- **Records shown**
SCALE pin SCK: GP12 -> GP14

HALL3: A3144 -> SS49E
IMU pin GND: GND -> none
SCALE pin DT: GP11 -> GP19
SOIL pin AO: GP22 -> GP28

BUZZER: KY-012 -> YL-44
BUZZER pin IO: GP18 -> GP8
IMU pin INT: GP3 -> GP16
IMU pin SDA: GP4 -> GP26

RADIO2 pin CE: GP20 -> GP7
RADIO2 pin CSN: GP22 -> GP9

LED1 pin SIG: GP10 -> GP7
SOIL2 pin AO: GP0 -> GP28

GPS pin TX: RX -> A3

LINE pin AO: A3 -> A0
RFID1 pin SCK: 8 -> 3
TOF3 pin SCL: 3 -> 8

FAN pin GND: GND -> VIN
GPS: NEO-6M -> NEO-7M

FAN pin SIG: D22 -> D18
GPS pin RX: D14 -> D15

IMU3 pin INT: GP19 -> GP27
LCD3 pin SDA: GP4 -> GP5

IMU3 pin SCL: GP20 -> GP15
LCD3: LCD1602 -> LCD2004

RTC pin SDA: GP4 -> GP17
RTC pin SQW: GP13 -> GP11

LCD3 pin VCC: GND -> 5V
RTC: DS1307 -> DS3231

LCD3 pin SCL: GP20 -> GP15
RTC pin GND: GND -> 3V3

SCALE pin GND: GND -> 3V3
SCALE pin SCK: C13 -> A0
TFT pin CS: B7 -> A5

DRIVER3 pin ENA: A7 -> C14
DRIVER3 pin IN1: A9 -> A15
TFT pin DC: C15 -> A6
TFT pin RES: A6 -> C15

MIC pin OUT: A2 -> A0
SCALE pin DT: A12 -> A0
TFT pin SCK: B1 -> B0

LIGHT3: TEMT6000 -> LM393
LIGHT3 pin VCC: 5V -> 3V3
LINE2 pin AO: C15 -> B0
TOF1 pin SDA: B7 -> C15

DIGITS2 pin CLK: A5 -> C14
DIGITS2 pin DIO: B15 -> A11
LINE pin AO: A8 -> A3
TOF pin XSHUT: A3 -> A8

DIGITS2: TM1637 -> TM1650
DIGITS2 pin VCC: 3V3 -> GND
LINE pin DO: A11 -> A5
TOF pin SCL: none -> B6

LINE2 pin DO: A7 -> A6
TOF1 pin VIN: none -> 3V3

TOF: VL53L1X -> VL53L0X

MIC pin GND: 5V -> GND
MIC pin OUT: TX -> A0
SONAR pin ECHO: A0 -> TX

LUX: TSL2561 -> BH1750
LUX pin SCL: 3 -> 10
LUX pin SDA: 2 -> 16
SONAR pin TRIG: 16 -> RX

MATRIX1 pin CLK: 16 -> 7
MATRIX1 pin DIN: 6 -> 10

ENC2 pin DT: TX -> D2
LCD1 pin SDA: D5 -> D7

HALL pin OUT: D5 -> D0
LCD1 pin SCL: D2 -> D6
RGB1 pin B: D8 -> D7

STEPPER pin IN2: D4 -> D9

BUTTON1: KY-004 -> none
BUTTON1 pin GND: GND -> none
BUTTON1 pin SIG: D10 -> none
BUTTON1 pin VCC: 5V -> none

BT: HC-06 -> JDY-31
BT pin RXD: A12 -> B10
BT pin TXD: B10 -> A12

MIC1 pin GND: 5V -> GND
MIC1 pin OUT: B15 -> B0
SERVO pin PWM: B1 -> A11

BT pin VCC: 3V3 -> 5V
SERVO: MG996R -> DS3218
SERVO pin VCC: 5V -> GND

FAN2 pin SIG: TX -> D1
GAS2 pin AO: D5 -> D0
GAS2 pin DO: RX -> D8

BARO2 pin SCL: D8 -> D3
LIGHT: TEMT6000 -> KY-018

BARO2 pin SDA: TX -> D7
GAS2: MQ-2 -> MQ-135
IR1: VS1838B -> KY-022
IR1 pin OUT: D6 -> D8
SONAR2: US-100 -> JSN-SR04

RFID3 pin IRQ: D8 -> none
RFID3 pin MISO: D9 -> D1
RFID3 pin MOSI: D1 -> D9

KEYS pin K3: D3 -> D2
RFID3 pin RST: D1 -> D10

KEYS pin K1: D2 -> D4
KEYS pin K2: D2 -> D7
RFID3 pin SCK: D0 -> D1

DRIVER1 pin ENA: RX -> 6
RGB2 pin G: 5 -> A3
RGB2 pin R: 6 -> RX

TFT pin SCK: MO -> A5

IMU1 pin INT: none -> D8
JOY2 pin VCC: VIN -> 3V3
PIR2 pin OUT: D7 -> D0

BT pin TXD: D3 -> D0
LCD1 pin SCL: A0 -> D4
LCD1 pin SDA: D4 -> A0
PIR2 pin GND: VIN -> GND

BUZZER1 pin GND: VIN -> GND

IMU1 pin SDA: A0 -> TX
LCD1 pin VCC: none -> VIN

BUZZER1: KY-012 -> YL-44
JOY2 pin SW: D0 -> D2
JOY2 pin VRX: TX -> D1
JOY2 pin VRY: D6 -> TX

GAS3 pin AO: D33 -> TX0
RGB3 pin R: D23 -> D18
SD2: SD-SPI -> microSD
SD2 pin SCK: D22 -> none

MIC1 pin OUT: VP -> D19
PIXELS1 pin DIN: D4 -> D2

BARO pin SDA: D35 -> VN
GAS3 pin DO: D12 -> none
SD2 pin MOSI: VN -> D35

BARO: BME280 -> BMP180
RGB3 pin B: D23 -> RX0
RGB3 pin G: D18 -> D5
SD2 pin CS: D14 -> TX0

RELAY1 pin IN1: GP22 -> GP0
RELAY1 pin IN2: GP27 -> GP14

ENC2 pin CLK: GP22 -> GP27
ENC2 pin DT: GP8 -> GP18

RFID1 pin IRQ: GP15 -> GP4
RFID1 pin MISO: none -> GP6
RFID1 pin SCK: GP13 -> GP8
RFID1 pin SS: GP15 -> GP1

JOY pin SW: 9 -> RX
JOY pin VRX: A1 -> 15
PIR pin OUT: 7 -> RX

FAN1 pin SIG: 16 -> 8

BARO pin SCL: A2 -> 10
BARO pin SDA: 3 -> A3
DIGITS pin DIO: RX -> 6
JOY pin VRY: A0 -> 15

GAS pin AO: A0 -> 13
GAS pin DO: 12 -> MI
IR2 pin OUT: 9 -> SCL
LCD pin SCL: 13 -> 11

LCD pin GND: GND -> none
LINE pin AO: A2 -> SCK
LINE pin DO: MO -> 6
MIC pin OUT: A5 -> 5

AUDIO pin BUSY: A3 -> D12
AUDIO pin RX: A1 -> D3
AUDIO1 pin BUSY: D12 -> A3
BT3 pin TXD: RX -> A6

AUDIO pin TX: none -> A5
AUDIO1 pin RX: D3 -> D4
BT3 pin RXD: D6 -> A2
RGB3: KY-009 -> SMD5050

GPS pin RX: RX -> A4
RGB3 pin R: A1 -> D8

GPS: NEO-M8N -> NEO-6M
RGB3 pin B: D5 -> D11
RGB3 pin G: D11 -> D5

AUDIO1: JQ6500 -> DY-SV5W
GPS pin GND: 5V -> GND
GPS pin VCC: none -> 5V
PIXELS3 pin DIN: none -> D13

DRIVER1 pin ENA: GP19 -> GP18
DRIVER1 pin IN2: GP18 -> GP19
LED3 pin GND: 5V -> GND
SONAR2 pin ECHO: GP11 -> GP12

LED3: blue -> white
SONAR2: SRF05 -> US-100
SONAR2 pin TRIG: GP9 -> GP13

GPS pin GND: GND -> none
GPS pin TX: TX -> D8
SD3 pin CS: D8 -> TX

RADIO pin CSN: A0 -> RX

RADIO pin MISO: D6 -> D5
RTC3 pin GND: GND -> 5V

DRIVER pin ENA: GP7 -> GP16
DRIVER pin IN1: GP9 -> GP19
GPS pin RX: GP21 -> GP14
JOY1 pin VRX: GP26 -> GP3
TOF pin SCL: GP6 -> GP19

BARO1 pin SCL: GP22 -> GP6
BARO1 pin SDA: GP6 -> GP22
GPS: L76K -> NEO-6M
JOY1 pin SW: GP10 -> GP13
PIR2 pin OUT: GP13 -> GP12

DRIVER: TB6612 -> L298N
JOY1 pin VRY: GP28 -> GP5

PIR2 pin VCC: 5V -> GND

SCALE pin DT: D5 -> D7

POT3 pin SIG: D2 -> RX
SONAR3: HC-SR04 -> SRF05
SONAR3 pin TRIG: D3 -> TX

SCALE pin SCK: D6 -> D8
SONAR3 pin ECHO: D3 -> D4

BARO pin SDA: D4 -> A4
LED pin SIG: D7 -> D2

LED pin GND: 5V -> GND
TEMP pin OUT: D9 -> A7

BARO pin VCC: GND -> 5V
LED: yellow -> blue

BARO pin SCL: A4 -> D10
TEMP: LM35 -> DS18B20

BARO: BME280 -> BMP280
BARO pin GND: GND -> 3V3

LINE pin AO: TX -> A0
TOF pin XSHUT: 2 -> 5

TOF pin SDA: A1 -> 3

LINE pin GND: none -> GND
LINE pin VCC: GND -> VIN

- **What you have to do**
When you find a line in the records that contains the word "KEYS", copy it.

- **Output for this task**
KEYS pin K3: D3 -> D2
KEYS pin K1: D2 -> D4
KEYS pin K2: D2 -> D7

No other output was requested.